Geometric shape edit sequences:

=== Section Start ===

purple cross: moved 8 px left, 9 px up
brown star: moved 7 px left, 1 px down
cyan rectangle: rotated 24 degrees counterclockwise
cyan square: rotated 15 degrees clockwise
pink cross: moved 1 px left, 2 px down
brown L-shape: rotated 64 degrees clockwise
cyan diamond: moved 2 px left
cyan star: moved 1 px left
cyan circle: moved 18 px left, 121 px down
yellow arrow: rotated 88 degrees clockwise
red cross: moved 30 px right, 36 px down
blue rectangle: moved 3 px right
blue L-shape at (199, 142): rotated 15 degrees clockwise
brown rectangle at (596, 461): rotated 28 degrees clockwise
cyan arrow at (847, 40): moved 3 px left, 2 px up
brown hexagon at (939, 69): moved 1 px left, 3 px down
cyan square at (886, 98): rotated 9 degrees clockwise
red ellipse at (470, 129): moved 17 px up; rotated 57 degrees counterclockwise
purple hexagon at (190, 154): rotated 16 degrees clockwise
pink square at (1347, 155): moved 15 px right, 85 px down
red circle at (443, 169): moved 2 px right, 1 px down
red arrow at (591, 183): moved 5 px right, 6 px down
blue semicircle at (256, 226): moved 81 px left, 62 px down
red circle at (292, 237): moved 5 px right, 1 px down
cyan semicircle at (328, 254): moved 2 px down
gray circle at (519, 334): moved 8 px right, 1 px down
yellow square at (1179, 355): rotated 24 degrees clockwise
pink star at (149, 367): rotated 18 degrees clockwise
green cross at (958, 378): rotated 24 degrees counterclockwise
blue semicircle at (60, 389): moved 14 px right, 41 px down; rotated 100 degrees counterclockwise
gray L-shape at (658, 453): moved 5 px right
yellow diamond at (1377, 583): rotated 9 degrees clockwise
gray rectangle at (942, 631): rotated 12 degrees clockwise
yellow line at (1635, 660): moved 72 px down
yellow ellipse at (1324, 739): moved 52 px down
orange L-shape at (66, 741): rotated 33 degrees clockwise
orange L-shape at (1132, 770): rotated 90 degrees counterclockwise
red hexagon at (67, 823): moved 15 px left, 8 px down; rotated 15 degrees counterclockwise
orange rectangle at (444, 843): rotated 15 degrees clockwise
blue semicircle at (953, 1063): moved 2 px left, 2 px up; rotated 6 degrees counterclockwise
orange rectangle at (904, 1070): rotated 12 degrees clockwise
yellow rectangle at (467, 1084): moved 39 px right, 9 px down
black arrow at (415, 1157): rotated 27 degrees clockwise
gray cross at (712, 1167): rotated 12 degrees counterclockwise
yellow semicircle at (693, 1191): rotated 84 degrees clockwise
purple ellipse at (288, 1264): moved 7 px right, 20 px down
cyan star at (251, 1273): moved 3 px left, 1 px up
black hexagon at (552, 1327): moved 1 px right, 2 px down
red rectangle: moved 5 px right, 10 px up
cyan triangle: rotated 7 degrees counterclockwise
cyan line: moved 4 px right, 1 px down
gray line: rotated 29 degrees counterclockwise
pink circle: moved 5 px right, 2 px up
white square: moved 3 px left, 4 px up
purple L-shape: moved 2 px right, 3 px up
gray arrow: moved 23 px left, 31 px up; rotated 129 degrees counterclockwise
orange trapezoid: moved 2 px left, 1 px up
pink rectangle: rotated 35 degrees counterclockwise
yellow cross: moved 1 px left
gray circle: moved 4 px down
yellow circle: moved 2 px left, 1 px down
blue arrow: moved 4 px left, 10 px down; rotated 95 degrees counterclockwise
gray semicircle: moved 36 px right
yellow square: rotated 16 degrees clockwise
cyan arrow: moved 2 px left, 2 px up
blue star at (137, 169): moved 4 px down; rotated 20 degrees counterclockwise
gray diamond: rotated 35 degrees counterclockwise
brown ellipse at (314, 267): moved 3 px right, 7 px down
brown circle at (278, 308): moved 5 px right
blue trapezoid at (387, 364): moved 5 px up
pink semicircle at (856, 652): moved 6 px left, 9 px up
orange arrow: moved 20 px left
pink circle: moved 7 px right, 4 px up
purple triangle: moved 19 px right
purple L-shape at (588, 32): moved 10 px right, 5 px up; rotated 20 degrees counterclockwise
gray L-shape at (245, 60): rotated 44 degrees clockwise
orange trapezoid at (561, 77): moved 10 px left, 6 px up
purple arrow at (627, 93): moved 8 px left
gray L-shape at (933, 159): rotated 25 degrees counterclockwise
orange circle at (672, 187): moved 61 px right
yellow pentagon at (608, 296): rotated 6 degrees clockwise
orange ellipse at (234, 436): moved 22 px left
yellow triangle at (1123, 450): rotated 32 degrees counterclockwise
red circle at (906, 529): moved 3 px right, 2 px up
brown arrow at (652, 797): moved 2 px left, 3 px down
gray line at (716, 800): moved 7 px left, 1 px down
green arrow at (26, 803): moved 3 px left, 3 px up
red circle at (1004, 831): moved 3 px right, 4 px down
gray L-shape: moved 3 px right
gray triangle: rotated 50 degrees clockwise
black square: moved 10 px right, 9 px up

=== Section End ===

- WHAT THE TASK ASKS
Would you copy out exactly the lines above that start at the one containing "brown rectangle at" and end at the one containing "pink square at", inclusive?

- RESULT FOR THIS TASK
brown rectangle at (596, 461): rotated 28 degrees clockwise
cyan arrow at (847, 40): moved 3 px left, 2 px up
brown hexagon at (939, 69): moved 1 px left, 3 px down
cyan square at (886, 98): rotated 9 degrees clockwise
red ellipse at (470, 129): moved 17 px up; rotated 57 degrees counterclockwise
purple hexagon at (190, 154): rotated 16 degrees clockwise
pink square at (1347, 155): moved 15 px right, 85 px down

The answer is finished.